[Stored data entries]
== == ==
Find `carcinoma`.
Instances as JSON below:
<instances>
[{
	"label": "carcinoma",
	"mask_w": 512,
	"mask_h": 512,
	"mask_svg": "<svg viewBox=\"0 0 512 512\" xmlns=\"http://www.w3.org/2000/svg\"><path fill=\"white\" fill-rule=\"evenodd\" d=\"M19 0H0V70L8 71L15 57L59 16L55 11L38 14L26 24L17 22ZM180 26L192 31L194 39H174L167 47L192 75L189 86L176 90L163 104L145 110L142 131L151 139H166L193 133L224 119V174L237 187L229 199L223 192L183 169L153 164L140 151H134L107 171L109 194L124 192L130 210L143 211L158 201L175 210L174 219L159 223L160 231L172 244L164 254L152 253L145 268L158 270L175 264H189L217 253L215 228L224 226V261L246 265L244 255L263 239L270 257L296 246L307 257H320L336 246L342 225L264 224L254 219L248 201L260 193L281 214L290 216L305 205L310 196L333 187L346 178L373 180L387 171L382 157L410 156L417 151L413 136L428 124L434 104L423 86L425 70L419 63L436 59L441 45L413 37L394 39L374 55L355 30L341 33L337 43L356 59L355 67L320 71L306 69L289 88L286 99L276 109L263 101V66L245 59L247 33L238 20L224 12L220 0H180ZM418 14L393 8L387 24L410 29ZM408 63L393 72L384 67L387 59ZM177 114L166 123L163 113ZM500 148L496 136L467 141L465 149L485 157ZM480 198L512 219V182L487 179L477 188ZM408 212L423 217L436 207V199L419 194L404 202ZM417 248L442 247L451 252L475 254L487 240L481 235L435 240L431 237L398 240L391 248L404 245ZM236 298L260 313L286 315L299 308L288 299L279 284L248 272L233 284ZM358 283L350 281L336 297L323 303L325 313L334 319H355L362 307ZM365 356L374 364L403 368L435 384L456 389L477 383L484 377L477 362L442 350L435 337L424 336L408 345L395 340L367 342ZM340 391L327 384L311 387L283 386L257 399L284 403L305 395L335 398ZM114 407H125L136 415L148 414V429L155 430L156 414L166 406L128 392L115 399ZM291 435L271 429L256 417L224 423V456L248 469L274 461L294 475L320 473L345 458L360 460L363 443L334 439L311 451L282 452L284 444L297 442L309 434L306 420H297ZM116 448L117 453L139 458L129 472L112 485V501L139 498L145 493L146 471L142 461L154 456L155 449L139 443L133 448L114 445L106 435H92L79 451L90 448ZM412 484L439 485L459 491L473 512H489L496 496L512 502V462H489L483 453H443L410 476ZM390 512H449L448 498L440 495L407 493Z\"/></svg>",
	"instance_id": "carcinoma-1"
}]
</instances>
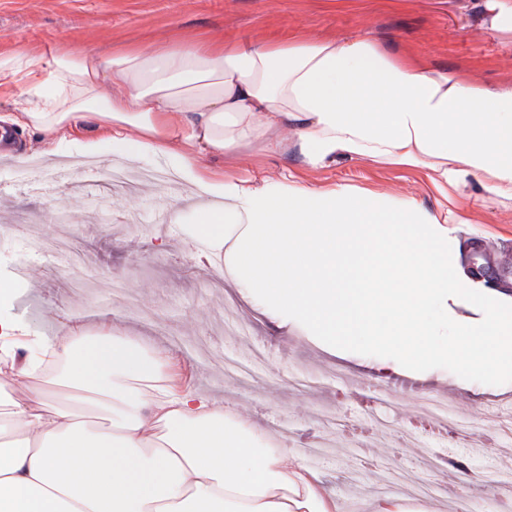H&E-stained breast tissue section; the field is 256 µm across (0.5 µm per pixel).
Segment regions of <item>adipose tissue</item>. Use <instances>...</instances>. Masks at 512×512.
I'll list each match as a JSON object with an SVG mask.
<instances>
[{
  "label": "adipose tissue",
  "mask_w": 512,
  "mask_h": 512,
  "mask_svg": "<svg viewBox=\"0 0 512 512\" xmlns=\"http://www.w3.org/2000/svg\"><path fill=\"white\" fill-rule=\"evenodd\" d=\"M20 80L35 99L7 121L39 132V154L112 145L173 159L208 199L198 231L226 282L324 343L391 353L382 373L450 361L512 376L511 320L493 307L477 326L448 320L461 277L450 225L512 201V78L481 84L368 34H271L0 55V89ZM248 151L313 172L415 168L440 193L473 179L481 192L451 211L347 183L260 182L232 170ZM25 346L23 363L0 365V512H344L299 452L180 386L141 340L79 327Z\"/></svg>",
  "instance_id": "1"
}]
</instances>
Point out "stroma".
<instances>
[{
    "instance_id": "35a3bbf8",
    "label": "stroma",
    "mask_w": 512,
    "mask_h": 512,
    "mask_svg": "<svg viewBox=\"0 0 512 512\" xmlns=\"http://www.w3.org/2000/svg\"><path fill=\"white\" fill-rule=\"evenodd\" d=\"M492 16L490 0H0V51L90 47L108 56L171 32L193 40L370 31L493 85L512 75V30ZM130 166L172 170L167 158L146 153L130 164L108 147L92 178L80 168L58 174L22 157L0 160V277L21 281L13 312L30 335L128 330L161 346L185 386L287 440L343 504L400 495L446 500L448 512L461 503L498 512L489 489L512 484V435L499 434L491 416L512 399L511 377L449 363L385 376L376 371L379 351L323 345L304 321L281 319L224 281L223 256L197 237L194 206L171 215V194L148 183L127 192L107 179ZM301 178L412 195L430 209L463 201L412 170L341 163ZM454 235L465 275L449 315L479 323L493 298L512 319V275L490 287L469 273L512 259V205L488 201ZM442 409L437 429L415 427Z\"/></svg>"
}]
</instances>
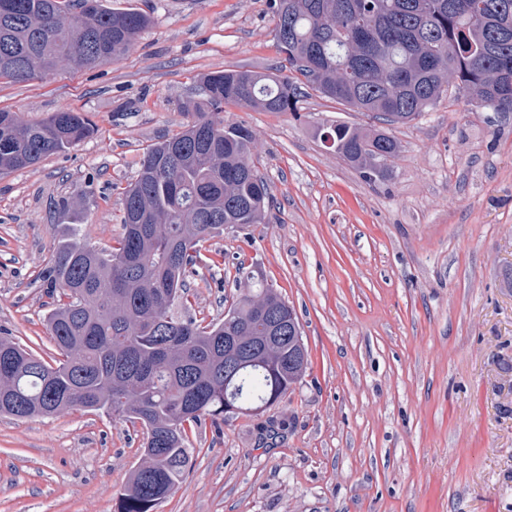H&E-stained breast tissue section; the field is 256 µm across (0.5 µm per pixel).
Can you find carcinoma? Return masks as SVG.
Masks as SVG:
<instances>
[{
  "instance_id": "cac0c4a2",
  "label": "carcinoma",
  "mask_w": 512,
  "mask_h": 512,
  "mask_svg": "<svg viewBox=\"0 0 512 512\" xmlns=\"http://www.w3.org/2000/svg\"><path fill=\"white\" fill-rule=\"evenodd\" d=\"M289 74L225 70L202 76L201 99L180 130L149 146L123 192V237L97 248L81 224L55 246L45 328L55 364L0 336V413L54 418L75 409L139 424L144 442L115 512H156L182 488L193 454L187 427L249 415L282 401L308 365L299 334L266 339L264 312L295 311L250 271L224 320L188 314L187 275L201 243L224 226L262 224L268 191L251 164L253 135L224 125V105L294 110L298 84L380 125H322L363 177H383L399 150L390 127L415 119L453 86L470 110L512 112V0H272ZM150 16L103 0H0V81H27L65 64L110 63L129 52ZM211 136L201 143L197 126ZM85 113L38 122L0 111V175L87 139Z\"/></svg>"
}]
</instances>
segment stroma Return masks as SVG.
Listing matches in <instances>:
<instances>
[{"mask_svg":"<svg viewBox=\"0 0 512 512\" xmlns=\"http://www.w3.org/2000/svg\"><path fill=\"white\" fill-rule=\"evenodd\" d=\"M150 14L118 61L0 84L35 122L95 133L0 177V336L54 362L41 275L69 225L112 245L147 147L178 129L200 76L285 68L269 0H105ZM369 117L306 90L291 112L234 104L268 186L264 223L203 243L191 314L223 319L238 266L295 310L309 364L263 415L193 429L182 489L156 512H512V112L449 94L392 126L386 178L321 142ZM140 427L87 411L0 415V512H113Z\"/></svg>","mask_w":512,"mask_h":512,"instance_id":"35a3bbf8","label":"stroma"}]
</instances>
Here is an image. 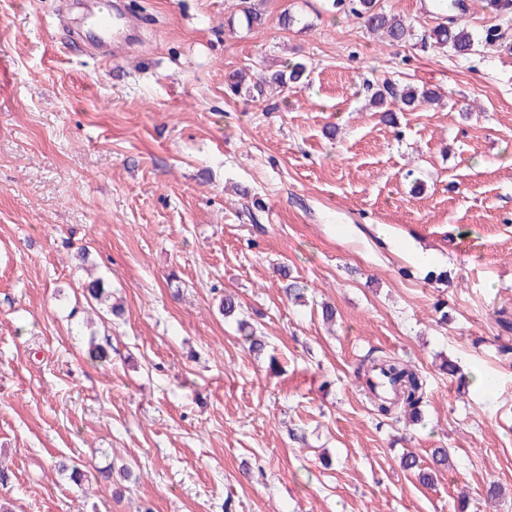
== == ==
__Brief__
Write out the material above again, word for word, minus its pictures.

__Output for this task__
Find `carcinoma`.
Instances as JSON below:
<instances>
[{
	"label": "carcinoma",
	"mask_w": 512,
	"mask_h": 512,
	"mask_svg": "<svg viewBox=\"0 0 512 512\" xmlns=\"http://www.w3.org/2000/svg\"><path fill=\"white\" fill-rule=\"evenodd\" d=\"M19 0H0V70L8 71L15 57L59 16L55 11L38 14L26 24L17 22ZM180 26L192 31L194 39H174L167 47L192 75L189 86L176 90L163 104L145 110L142 131L151 139H166L193 133L224 119V174L237 187L229 199L223 192L183 169L153 164L140 151H134L107 171L109 194L124 192L130 210L143 211L158 201L175 210L174 219L159 223L160 231L172 244L164 254L152 253L145 268L158 270L175 264H189L217 253L215 228L224 226V261L246 265L244 255L263 239L270 257L296 246L307 257H320L336 246L342 225L264 224L254 219L248 201L260 193L281 214L290 216L305 205L310 196L333 187L346 178L373 180L387 171L382 157L410 156L417 151L413 136L428 124L434 104L423 86L425 70L419 63L436 59L441 45L413 37L394 39L374 55L355 30L341 33L337 43L356 59L355 67L320 71L306 69L289 88L286 99L276 109L263 101V66L245 59L247 33L238 20L224 12L220 0H180ZM418 14L393 8L387 24L410 29ZM408 63L393 72L384 67L387 59ZM177 114L166 123L163 113ZM500 148L496 136L467 141L465 149L485 157ZM480 198L512 219V182L487 179L477 188ZM408 212L423 217L436 207V199L419 194L404 202ZM417 248L442 247L451 252L475 254L487 240L481 235L435 240L431 237L398 240L391 248L404 245ZM236 298L260 313L286 315L299 308L288 299L279 284L248 272L233 284ZM358 283L350 281L336 297L323 303L325 313L334 319H355L362 307ZM365 356L374 364L403 368L435 384L456 389L477 383L484 377L477 362L442 350L435 337L424 336L408 345L395 340L367 342ZM340 391L327 384L311 387L283 386L257 399L284 403L305 395L335 398ZM114 407H125L136 415L148 414V429L155 430L156 414L166 406L128 392L115 399ZM291 435L271 429L256 417L224 423V456L248 469L274 461L294 475L320 473L345 458L360 460L363 443L334 439L311 451L282 452L284 444L297 442L309 434L306 420H297ZM116 448L117 453L139 458L129 472L112 485V501L139 498L145 493L146 471L142 461L154 456L155 449L139 443L133 448L114 445L106 435H92L79 451L90 448ZM412 484L439 485L459 491L473 512H489L496 496L512 502V462H489L483 453H443L410 476ZM390 512H449L448 498L440 495L407 493Z\"/></svg>",
	"instance_id": "carcinoma-1"
}]
</instances>
H&E-stained breast tissue section; the field is 256 µm across (0.5 µm per pixel).
Segment regions of <item>adipose tissue</item>. Use <instances>...</instances>. Masks at 512×512.
I'll list each match as a JSON object with an SVG mask.
<instances>
[{
  "label": "adipose tissue",
  "mask_w": 512,
  "mask_h": 512,
  "mask_svg": "<svg viewBox=\"0 0 512 512\" xmlns=\"http://www.w3.org/2000/svg\"><path fill=\"white\" fill-rule=\"evenodd\" d=\"M20 80L35 99L7 121L39 132V154L112 145L173 159L208 199L198 231L226 282L324 343L391 353L382 373L450 361L512 376L511 320L493 307L477 326L448 320L461 277L450 225L512 201V78L481 84L368 34H271L0 55V89ZM248 151L313 172L415 168L440 193L473 179L481 192L451 211L347 183L260 182L232 170ZM25 346L23 363L0 365V512H344L299 452L180 386L141 340L79 327Z\"/></svg>",
  "instance_id": "1"
}]
</instances>
Point out "stroma".
<instances>
[{
    "instance_id": "35a3bbf8",
    "label": "stroma",
    "mask_w": 512,
    "mask_h": 512,
    "mask_svg": "<svg viewBox=\"0 0 512 512\" xmlns=\"http://www.w3.org/2000/svg\"><path fill=\"white\" fill-rule=\"evenodd\" d=\"M492 16L490 0H0V51L90 47L108 56L171 32L193 40L370 31L493 85L512 75V30ZM130 166L172 170L167 158L146 153L130 164L108 147L92 178L80 168L58 174L22 157L0 160V277L21 281L13 312L30 335L128 330L161 346L185 386L287 440L343 504L400 495L446 500L448 512L461 503L498 512L489 489L512 484V435L499 434L491 416L512 399L511 377L449 363L385 376L376 371L379 351L323 345L304 321L281 319L224 281L223 256L197 237L194 206L171 215V194L148 183L127 192L107 179ZM301 178L412 195L430 209L463 201L412 170L341 163ZM454 235L465 275L449 315L479 323L493 298L512 319V275L490 287L469 273L512 259V205L488 201ZM442 409L437 429L415 427Z\"/></svg>"
}]
</instances>
H&E-stained breast tissue section; the field is 256 µm across (0.5 µm per pixel).
Can you find carcinoma? Return masks as SVG.
Masks as SVG:
<instances>
[{
  "instance_id": "cac0c4a2",
  "label": "carcinoma",
  "mask_w": 512,
  "mask_h": 512,
  "mask_svg": "<svg viewBox=\"0 0 512 512\" xmlns=\"http://www.w3.org/2000/svg\"><path fill=\"white\" fill-rule=\"evenodd\" d=\"M289 74L225 70L202 76L201 99L180 130L149 146L123 192V237L97 248L81 224L55 246L45 328L55 364L0 336V413L54 418L75 409L139 424L144 442L115 512H156L182 488L193 454L187 427L249 415L282 401L308 365L299 334L266 339L264 312L295 311L250 271L224 320L188 314L187 275L201 243L224 226L262 224L268 191L251 164L253 135L224 125V105L294 110L298 84L380 125H322L363 177H383L399 150L390 127L415 119L453 86L470 110L512 112V0H272ZM150 16L103 0H0V81H27L65 64L110 63L129 52ZM211 136L201 143L197 126ZM85 113L38 122L0 111V175L87 139Z\"/></svg>"
}]
</instances>
segment stroma Return masks as SVG.
Listing matches in <instances>:
<instances>
[{"mask_svg":"<svg viewBox=\"0 0 512 512\" xmlns=\"http://www.w3.org/2000/svg\"><path fill=\"white\" fill-rule=\"evenodd\" d=\"M150 14L118 61L0 84L35 122L95 133L0 177V336L54 362L41 275L69 225L112 245L147 147L178 129L200 76L285 68L269 0H105ZM369 117L306 90L291 112L234 104L268 186L264 223L203 243L191 314L223 319L238 266L295 310L309 364L263 415L193 429L182 489L156 512H512V112L449 94L392 126L386 178L321 142ZM140 427L87 411L0 415V512H113Z\"/></svg>","mask_w":512,"mask_h":512,"instance_id":"35a3bbf8","label":"stroma"}]
</instances>
Here is an image. 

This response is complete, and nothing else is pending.